■ **WHAT IS EXPECTED**:
Would you please output the lines of the data below from the one containing "black nut: 11 -> 7" to the end, exactly and with nothing added?

Records from a data source
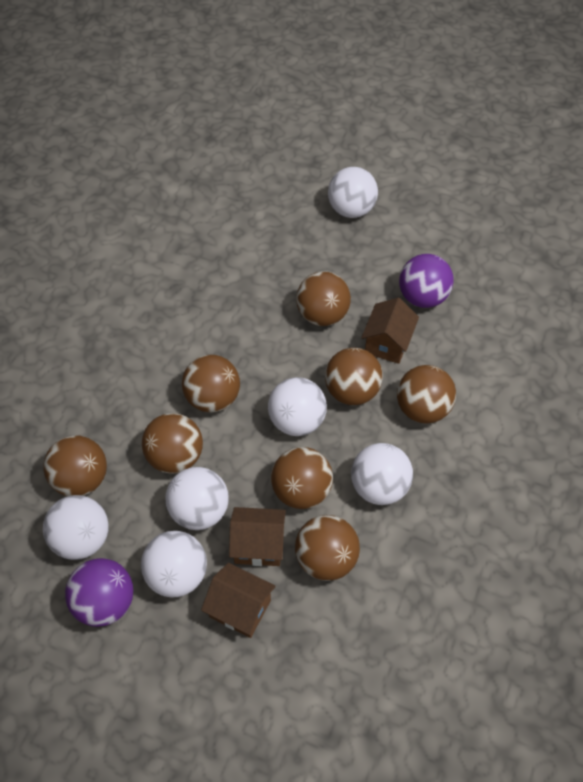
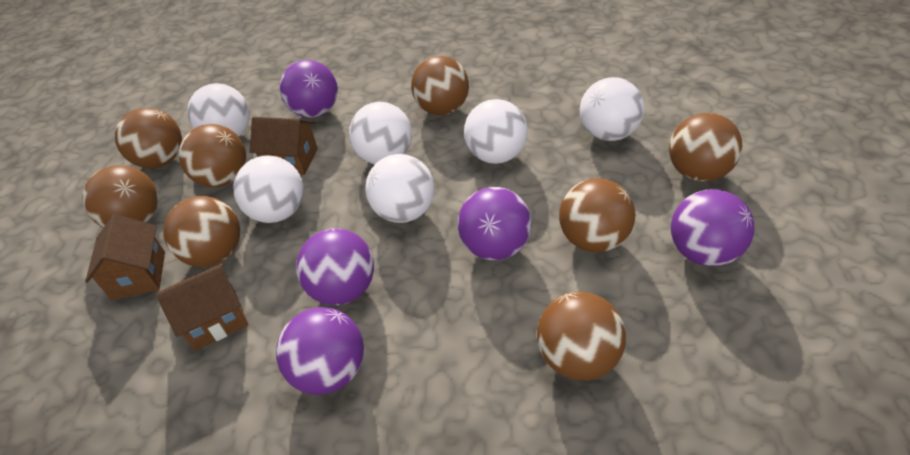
purple ball: 2 -> 5

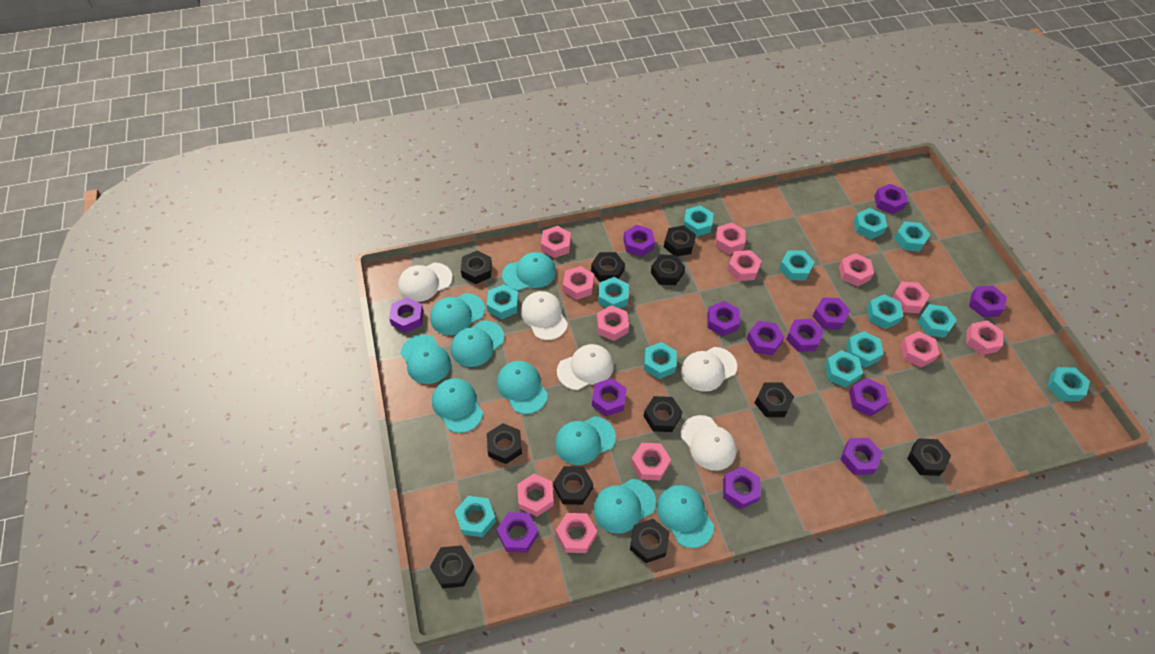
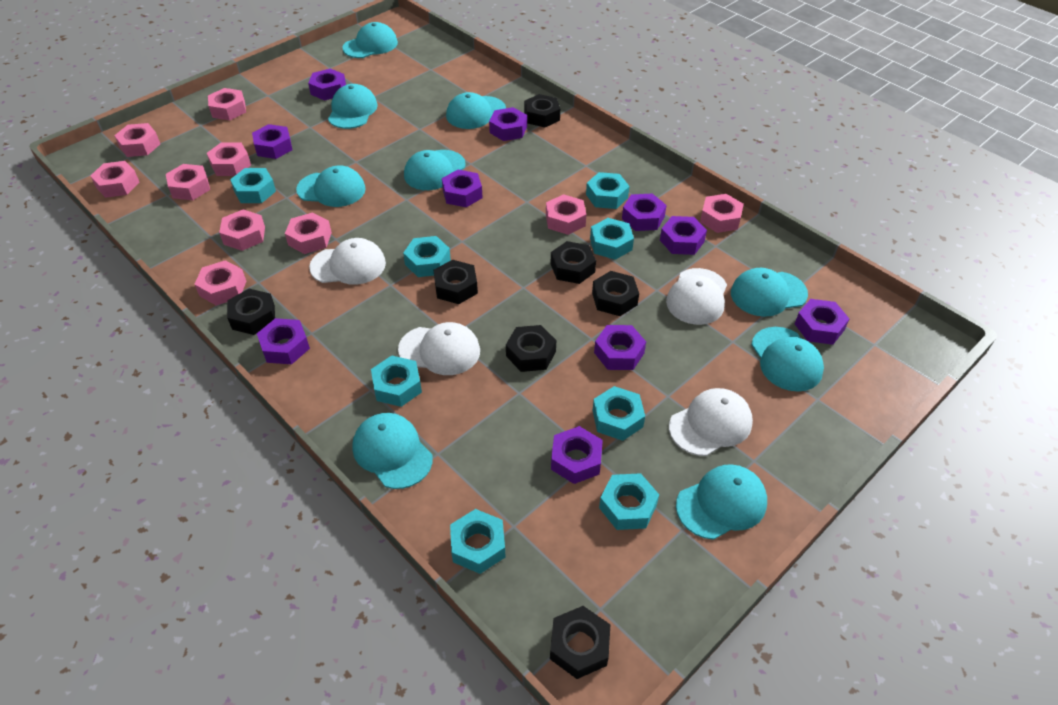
black nut: 11 -> 7
pink nut: 12 -> 10
purple nut: 13 -> 10
turquoise nut: 13 -> 8
white cap: 5 -> 4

■ **SOLUTION**:
black nut: 11 -> 7
pink nut: 12 -> 10
purple nut: 13 -> 10
turquoise nut: 13 -> 8
white cap: 5 -> 4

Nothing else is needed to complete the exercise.